When you reach the line containing "camera: 60 degrees right, 5 degrees up" in the entries below, begin reproducing lines exactly, and stop once the line containing "(559, 291) = (545, 405): purple" is done.

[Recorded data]
++++++

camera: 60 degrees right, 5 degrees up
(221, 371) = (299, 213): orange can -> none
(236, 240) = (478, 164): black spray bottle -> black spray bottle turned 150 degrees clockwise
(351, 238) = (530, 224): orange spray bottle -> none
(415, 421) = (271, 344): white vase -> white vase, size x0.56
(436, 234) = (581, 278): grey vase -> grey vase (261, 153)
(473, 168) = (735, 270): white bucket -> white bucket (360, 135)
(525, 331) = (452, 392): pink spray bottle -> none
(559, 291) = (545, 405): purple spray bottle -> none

++++++

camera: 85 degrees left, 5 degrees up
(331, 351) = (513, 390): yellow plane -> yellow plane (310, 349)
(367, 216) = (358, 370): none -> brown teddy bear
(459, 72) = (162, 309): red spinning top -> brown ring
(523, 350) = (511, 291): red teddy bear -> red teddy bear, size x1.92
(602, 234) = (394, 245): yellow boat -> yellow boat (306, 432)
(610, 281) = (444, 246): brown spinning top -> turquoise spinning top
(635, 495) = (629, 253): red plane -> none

++++++

Exercise answer:
camera: 60 degrees right, 5 degrees up
(221, 371) = (299, 213): orange can -> none
(236, 240) = (478, 164): black spray bottle -> black spray bottle turned 150 degrees clockwise
(351, 238) = (530, 224): orange spray bottle -> none
(415, 421) = (271, 344): white vase -> white vase, size x0.56
(436, 234) = (581, 278): grey vase -> grey vase (261, 153)
(473, 168) = (735, 270): white bucket -> white bucket (360, 135)
(525, 331) = (452, 392): pink spray bottle -> none
(559, 291) = (545, 405): purple spray bottle -> none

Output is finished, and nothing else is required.